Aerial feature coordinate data
....
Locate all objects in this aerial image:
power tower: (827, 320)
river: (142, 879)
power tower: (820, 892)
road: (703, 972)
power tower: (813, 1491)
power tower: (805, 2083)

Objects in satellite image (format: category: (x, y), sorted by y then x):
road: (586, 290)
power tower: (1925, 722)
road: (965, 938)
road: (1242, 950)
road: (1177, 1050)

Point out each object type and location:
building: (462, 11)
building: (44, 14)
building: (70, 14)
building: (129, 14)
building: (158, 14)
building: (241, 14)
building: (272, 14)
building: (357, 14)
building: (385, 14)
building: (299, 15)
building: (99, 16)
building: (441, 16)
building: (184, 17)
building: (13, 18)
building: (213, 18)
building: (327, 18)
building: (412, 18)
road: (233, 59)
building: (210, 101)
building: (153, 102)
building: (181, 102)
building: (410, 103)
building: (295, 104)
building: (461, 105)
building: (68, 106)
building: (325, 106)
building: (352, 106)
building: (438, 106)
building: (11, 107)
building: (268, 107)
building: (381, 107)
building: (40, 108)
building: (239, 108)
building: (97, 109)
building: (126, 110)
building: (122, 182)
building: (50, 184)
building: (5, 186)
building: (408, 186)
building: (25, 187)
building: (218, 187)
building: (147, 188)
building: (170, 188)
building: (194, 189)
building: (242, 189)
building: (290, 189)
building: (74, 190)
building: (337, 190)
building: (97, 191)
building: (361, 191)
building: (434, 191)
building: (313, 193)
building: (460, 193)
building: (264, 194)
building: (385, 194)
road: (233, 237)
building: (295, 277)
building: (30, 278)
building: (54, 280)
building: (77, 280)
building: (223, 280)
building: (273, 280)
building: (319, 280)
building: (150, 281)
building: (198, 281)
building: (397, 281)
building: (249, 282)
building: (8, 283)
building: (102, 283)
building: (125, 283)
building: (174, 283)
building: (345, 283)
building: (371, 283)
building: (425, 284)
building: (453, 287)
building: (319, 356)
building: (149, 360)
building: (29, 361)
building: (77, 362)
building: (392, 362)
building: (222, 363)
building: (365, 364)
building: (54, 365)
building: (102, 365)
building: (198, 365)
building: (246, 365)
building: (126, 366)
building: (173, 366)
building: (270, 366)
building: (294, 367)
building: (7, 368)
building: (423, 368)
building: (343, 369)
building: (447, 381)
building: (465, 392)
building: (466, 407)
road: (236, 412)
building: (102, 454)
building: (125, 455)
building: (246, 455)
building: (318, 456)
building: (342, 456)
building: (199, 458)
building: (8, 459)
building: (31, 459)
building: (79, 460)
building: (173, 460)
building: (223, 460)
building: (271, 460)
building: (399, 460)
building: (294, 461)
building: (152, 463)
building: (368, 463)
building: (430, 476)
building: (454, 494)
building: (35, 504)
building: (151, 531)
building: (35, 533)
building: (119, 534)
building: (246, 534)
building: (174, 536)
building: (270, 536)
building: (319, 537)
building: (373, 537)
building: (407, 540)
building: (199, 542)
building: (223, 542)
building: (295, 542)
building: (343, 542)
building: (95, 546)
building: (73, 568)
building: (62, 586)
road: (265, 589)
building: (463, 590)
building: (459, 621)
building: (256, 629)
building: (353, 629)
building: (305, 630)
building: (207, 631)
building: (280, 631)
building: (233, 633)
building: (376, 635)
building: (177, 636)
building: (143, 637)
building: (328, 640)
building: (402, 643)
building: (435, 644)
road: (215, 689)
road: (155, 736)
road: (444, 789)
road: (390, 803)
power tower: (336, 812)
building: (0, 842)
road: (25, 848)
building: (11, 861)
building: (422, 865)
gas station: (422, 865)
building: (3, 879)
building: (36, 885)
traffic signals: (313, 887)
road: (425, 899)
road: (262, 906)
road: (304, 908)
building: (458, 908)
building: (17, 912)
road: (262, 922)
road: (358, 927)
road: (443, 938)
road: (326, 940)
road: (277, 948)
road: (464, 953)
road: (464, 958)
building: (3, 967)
....
● EXERCISE PROMPT: Tell me how many lines of the data hold the word "image", giving only the number.

● PROBLEM SOLUTION: 2